### TASK TO CARRY OUT
If a line in the records below holds the word "rosa", copy it.

### SOURCE MATERIAL
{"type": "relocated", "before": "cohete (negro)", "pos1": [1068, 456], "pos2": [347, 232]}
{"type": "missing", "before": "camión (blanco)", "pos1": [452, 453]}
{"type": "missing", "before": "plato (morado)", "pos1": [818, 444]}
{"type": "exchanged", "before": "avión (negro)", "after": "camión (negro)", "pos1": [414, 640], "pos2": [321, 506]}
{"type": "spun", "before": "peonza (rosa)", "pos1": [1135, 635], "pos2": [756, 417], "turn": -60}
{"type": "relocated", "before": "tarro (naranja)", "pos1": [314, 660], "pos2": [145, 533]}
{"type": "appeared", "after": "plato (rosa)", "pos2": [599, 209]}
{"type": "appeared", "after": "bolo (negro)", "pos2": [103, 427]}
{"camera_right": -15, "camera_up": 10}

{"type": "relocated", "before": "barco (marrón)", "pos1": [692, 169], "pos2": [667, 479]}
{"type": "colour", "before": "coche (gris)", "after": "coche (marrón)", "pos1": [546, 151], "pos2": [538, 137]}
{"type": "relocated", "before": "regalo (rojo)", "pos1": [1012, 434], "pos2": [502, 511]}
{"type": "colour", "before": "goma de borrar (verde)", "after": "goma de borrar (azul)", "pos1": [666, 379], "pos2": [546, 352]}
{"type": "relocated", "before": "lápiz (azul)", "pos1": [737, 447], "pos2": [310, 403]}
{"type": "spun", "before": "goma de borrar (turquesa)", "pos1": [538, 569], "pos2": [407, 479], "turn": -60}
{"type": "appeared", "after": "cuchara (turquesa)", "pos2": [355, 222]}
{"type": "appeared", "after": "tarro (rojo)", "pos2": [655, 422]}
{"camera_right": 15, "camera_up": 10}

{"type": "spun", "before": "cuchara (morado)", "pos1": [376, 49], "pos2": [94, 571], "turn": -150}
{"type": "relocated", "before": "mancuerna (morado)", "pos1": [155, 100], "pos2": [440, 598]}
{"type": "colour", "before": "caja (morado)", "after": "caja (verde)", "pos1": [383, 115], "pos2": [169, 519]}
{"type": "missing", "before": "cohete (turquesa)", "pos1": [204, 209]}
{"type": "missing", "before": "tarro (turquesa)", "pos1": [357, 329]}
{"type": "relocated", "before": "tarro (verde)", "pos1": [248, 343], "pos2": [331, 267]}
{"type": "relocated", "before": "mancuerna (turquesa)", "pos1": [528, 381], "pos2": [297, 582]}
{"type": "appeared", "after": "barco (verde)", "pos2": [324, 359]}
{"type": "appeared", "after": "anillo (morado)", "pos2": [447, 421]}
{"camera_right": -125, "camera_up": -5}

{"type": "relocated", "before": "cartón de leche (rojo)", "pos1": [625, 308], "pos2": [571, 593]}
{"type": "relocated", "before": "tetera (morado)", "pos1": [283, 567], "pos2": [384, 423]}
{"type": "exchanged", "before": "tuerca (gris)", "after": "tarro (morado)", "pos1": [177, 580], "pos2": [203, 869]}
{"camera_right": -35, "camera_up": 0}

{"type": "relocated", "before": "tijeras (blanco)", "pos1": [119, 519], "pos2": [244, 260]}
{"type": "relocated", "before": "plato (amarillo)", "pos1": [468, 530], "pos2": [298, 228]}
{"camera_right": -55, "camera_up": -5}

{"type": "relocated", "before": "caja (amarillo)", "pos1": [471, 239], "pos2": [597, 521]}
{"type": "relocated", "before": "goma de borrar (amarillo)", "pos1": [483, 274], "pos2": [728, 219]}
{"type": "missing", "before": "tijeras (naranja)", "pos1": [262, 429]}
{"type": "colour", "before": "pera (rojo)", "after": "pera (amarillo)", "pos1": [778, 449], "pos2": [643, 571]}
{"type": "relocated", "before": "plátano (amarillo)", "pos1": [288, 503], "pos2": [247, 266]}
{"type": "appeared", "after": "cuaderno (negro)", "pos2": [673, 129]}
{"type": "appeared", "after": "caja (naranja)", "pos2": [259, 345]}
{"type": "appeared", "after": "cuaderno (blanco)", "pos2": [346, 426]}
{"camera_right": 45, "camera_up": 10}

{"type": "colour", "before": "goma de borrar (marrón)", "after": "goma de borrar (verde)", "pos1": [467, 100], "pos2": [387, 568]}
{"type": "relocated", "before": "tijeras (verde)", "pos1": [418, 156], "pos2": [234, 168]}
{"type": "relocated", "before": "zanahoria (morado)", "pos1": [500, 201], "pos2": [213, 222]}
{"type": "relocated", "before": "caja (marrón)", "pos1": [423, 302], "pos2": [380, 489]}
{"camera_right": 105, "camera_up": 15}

### WRITTEN ANSWER
{"type": "spun", "before": "peonza (rosa)", "pos1": [1135, 635], "pos2": [756, 417], "turn": -60}
{"type": "appeared", "after": "plato (rosa)", "pos2": [599, 209]}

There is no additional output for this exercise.